YOUR TASK
Give back exactly the lines of the material below that start at the line containing "green line: (10, 56) -> (58, 34), moved" and end at the line containing "orange triangle: (13, 98)", and no others.

PROVIDED DATA
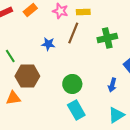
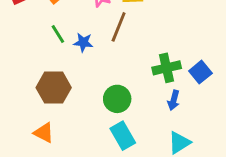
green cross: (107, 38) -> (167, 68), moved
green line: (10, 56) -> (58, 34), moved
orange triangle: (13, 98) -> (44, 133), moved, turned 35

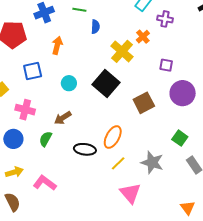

* * *

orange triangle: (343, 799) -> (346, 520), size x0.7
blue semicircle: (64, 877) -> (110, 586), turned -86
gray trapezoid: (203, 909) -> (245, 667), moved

ANSWER TO THE PROBLEM
green line: (10, 56) -> (58, 34), moved
orange triangle: (13, 98) -> (44, 133), moved, turned 35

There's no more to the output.